Work to complete: Find every line below where the word "left" occurs, then give how many you found and nothing else.
-------- Available data
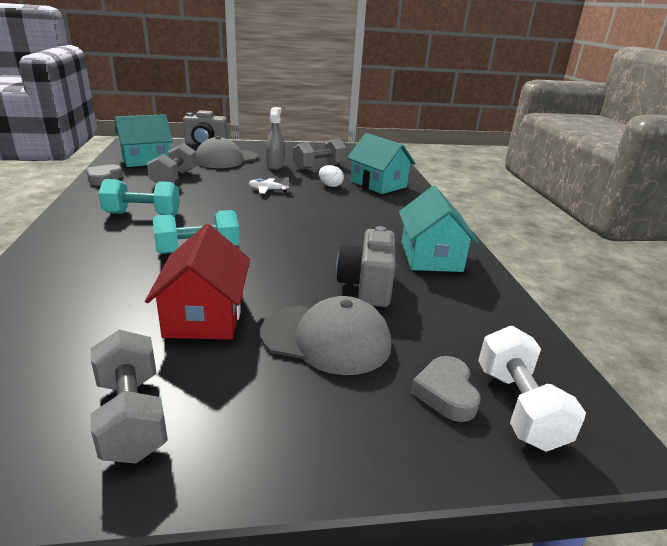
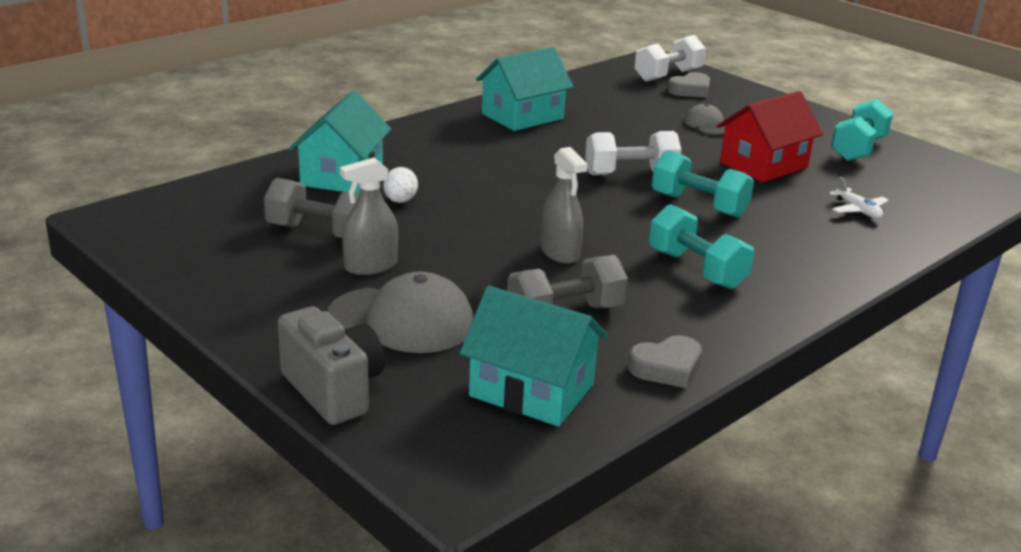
camera: 125 degrees left, 0 degrees up
grey dumbbell [91,330,168,463] -> turquoise dumbbell [831,99,893,161]
white plane [249,177,289,194] -> white plane moved to [829,176,889,219]
grey cap [260,296,391,375] -> grey cap [685,103,725,135], size x0.53
grey camera [336,226,395,307] -> none
none -> grey spray bottle [540,147,588,264]
none -> white dumbbell [585,131,681,175]

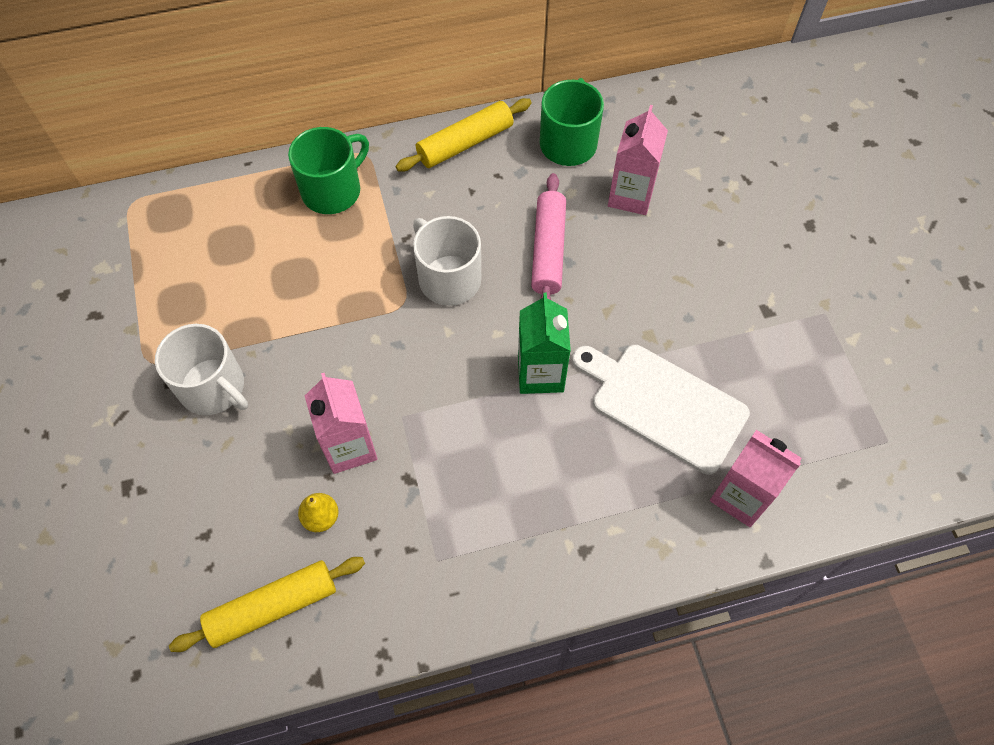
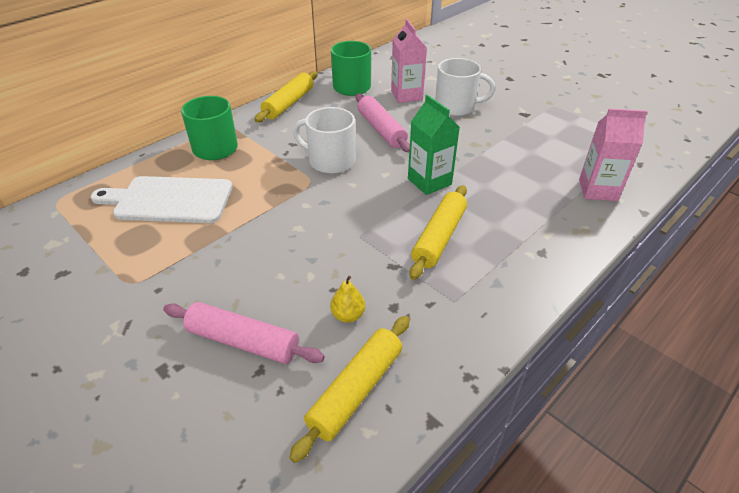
camera: 30 degrees left, 20 degrees down
white mug [155,324,248,415] -> white mug moved to [435,58,495,116]
pink carton [305,373,378,474] -> none
white cutting board [572,345,750,474] -> white cutting board moved to [90,176,233,223]
none -> pink rolling pin [163,302,325,364]
none -> yellow rolling pin [410,185,467,280]

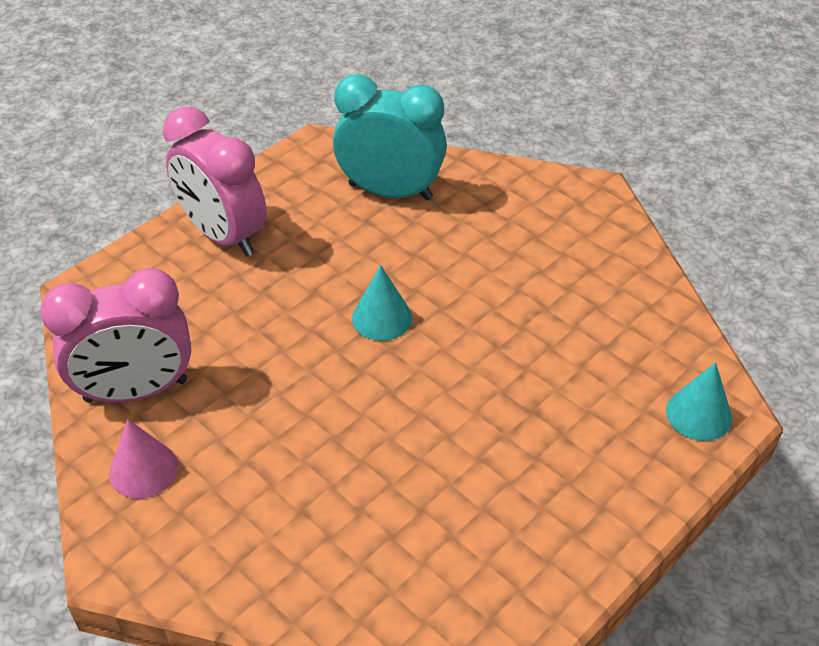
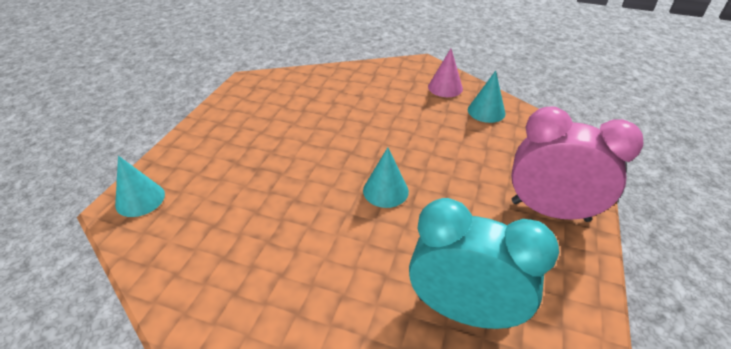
camera: 155 degrees right, 5 degrees down
pink clock [40,268,191,403] -> turquoise cone [468,71,505,123]
turquoise clock [333,74,447,200] -> turquoise clock turned 150 degrees counterclockwise [409,198,559,329]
----------------
Answer to this problem: 2